» **ABOUT THIS TASK**: Search the records for the string "left", then copy each line that has it.

Object correspondence data
|---|

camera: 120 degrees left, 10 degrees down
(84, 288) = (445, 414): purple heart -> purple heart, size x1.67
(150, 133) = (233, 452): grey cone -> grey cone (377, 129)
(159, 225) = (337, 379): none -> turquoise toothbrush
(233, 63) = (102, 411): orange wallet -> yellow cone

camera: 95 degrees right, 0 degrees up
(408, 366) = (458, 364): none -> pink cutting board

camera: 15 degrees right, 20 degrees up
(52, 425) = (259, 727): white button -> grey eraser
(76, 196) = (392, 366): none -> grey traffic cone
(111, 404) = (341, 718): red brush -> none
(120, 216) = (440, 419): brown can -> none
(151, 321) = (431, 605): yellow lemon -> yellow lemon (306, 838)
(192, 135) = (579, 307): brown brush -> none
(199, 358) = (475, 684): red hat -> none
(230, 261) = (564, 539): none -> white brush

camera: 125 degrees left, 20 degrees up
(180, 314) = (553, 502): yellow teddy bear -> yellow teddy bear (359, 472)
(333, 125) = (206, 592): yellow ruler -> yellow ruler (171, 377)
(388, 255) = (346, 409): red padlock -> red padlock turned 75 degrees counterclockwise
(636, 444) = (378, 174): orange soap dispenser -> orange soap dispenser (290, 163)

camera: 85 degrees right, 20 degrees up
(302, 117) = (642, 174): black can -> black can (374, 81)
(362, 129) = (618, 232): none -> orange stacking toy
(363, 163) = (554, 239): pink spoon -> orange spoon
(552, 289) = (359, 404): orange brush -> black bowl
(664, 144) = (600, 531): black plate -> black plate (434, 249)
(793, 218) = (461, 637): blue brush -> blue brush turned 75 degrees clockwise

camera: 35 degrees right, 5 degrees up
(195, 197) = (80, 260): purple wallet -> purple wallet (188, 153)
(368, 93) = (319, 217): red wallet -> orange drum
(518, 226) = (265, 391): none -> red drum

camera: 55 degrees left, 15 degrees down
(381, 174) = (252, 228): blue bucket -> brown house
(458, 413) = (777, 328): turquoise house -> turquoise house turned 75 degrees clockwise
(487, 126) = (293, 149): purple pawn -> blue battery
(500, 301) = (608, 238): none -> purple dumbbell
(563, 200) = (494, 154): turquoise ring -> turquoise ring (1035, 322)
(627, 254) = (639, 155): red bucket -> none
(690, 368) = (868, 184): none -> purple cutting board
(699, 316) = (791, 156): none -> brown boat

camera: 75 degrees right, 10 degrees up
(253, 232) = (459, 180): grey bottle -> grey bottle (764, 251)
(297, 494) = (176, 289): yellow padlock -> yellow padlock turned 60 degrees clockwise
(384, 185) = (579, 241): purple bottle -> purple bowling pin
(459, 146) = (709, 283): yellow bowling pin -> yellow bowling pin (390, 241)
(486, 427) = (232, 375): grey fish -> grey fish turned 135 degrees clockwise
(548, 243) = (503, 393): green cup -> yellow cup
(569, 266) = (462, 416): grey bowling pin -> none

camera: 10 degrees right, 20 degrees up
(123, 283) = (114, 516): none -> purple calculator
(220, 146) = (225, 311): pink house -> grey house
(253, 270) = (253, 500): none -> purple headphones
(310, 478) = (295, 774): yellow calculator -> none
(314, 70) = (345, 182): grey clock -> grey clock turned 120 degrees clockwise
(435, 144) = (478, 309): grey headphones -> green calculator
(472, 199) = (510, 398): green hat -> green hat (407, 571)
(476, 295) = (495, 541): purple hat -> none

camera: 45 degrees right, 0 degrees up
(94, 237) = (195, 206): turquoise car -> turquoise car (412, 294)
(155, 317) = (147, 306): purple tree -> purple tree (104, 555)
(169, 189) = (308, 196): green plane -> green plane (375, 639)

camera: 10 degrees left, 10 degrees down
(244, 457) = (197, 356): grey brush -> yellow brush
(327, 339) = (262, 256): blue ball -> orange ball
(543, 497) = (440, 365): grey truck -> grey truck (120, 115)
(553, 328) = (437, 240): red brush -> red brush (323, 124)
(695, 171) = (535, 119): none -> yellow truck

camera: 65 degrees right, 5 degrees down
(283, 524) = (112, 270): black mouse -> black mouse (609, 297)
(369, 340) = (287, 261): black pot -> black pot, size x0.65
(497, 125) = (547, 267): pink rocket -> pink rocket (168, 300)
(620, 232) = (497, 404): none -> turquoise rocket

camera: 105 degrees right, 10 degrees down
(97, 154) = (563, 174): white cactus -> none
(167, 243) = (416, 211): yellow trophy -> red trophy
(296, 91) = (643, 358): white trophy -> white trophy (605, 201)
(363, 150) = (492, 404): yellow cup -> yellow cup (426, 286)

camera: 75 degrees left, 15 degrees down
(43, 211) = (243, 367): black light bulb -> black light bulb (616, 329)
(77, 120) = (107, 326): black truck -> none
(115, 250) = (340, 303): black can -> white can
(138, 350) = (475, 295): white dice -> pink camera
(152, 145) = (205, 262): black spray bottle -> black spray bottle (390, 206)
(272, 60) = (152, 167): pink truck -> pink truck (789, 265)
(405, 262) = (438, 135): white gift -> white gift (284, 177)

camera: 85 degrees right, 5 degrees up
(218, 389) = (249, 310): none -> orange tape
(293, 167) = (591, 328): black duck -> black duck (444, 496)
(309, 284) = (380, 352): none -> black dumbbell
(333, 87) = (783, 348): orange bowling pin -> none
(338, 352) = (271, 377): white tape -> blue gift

|---|

» **ANSWER TO THIS TASK**:
camera: 120 degrees left, 10 degrees down
camera: 125 degrees left, 20 degrees up
camera: 55 degrees left, 15 degrees down
camera: 10 degrees left, 10 degrees down
camera: 75 degrees left, 15 degrees down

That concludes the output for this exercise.